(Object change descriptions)
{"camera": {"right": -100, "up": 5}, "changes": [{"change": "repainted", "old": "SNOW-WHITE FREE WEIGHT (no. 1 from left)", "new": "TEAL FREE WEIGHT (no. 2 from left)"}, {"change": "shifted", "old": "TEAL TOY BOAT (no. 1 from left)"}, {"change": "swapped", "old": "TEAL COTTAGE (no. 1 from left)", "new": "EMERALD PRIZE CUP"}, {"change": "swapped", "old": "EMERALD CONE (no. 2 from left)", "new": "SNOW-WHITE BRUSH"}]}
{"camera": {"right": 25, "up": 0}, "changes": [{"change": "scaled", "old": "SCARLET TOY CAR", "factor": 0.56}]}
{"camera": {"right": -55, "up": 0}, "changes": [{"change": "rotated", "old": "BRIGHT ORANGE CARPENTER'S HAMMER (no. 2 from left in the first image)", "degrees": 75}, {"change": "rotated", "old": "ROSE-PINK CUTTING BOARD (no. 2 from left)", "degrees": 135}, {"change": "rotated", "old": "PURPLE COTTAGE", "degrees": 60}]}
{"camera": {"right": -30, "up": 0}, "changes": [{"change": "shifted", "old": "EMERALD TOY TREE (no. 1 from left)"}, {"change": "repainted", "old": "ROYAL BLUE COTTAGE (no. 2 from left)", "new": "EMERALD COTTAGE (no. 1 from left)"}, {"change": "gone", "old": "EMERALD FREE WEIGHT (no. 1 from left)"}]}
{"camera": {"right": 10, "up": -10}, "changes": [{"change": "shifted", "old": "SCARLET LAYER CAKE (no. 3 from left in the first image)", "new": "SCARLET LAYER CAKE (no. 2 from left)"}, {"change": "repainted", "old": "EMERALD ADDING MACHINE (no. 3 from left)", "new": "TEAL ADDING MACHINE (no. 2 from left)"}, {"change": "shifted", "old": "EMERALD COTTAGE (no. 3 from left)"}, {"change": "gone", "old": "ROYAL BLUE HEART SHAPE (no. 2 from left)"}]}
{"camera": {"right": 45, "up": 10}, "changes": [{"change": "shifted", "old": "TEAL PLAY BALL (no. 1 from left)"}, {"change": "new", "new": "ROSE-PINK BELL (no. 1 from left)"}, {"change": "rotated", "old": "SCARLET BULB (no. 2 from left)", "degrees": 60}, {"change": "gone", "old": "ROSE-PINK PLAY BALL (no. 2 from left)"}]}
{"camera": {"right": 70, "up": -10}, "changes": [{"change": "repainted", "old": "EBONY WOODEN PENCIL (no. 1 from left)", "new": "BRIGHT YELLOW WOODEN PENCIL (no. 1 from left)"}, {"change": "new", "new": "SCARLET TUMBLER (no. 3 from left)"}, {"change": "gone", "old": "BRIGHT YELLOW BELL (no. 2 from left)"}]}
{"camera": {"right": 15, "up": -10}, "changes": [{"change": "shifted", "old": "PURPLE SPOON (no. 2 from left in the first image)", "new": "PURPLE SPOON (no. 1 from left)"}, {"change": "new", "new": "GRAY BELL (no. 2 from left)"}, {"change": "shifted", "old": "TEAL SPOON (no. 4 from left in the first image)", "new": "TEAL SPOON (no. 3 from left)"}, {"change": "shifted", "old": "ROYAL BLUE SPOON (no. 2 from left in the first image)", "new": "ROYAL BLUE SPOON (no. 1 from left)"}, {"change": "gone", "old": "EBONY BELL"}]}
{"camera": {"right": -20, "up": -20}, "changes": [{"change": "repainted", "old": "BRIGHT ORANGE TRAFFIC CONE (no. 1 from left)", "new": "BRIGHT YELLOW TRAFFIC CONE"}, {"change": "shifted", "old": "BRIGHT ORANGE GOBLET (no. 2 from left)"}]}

* What this task involves:
Your response must contain all of the records, copied exactly.

* Task response:
{"camera": {"right": -100, "up": 5}, "changes": [{"change": "repainted", "old": "SNOW-WHITE FREE WEIGHT (no. 1 from left)", "new": "TEAL FREE WEIGHT (no. 2 from left)"}, {"change": "shifted", "old": "TEAL TOY BOAT (no. 1 from left)"}, {"change": "swapped", "old": "TEAL COTTAGE (no. 1 from left)", "new": "EMERALD PRIZE CUP"}, {"change": "swapped", "old": "EMERALD CONE (no. 2 from left)", "new": "SNOW-WHITE BRUSH"}]}
{"camera": {"right": 25, "up": 0}, "changes": [{"change": "scaled", "old": "SCARLET TOY CAR", "factor": 0.56}]}
{"camera": {"right": -55, "up": 0}, "changes": [{"change": "rotated", "old": "BRIGHT ORANGE CARPENTER'S HAMMER (no. 2 from left in the first image)", "degrees": 75}, {"change": "rotated", "old": "ROSE-PINK CUTTING BOARD (no. 2 from left)", "degrees": 135}, {"change": "rotated", "old": "PURPLE COTTAGE", "degrees": 60}]}
{"camera": {"right": -30, "up": 0}, "changes": [{"change": "shifted", "old": "EMERALD TOY TREE (no. 1 from left)"}, {"change": "repainted", "old": "ROYAL BLUE COTTAGE (no. 2 from left)", "new": "EMERALD COTTAGE (no. 1 from left)"}, {"change": "gone", "old": "EMERALD FREE WEIGHT (no. 1 from left)"}]}
{"camera": {"right": 10, "up": -10}, "changes": [{"change": "shifted", "old": "SCARLET LAYER CAKE (no. 3 from left in the first image)", "new": "SCARLET LAYER CAKE (no. 2 from left)"}, {"change": "repainted", "old": "EMERALD ADDING MACHINE (no. 3 from left)", "new": "TEAL ADDING MACHINE (no. 2 from left)"}, {"change": "shifted", "old": "EMERALD COTTAGE (no. 3 from left)"}, {"change": "gone", "old": "ROYAL BLUE HEART SHAPE (no. 2 from left)"}]}
{"camera": {"right": 45, "up": 10}, "changes": [{"change": "shifted", "old": "TEAL PLAY BALL (no. 1 from left)"}, {"change": "new", "new": "ROSE-PINK BELL (no. 1 from left)"}, {"change": "rotated", "old": "SCARLET BULB (no. 2 from left)", "degrees": 60}, {"change": "gone", "old": "ROSE-PINK PLAY BALL (no. 2 from left)"}]}
{"camera": {"right": 70, "up": -10}, "changes": [{"change": "repainted", "old": "EBONY WOODEN PENCIL (no. 1 from left)", "new": "BRIGHT YELLOW WOODEN PENCIL (no. 1 from left)"}, {"change": "new", "new": "SCARLET TUMBLER (no. 3 from left)"}, {"change": "gone", "old": "BRIGHT YELLOW BELL (no. 2 from left)"}]}
{"camera": {"right": 15, "up": -10}, "changes": [{"change": "shifted", "old": "PURPLE SPOON (no. 2 from left in the first image)", "new": "PURPLE SPOON (no. 1 from left)"}, {"change": "new", "new": "GRAY BELL (no. 2 from left)"}, {"change": "shifted", "old": "TEAL SPOON (no. 4 from left in the first image)", "new": "TEAL SPOON (no. 3 from left)"}, {"change": "shifted", "old": "ROYAL BLUE SPOON (no. 2 from left in the first image)", "new": "ROYAL BLUE SPOON (no. 1 from left)"}, {"change": "gone", "old": "EBONY BELL"}]}
{"camera": {"right": -20, "up": -20}, "changes": [{"change": "repainted", "old": "BRIGHT ORANGE TRAFFIC CONE (no. 1 from left)", "new": "BRIGHT YELLOW TRAFFIC CONE"}, {"change": "shifted", "old": "BRIGHT ORANGE GOBLET (no. 2 from left)"}]}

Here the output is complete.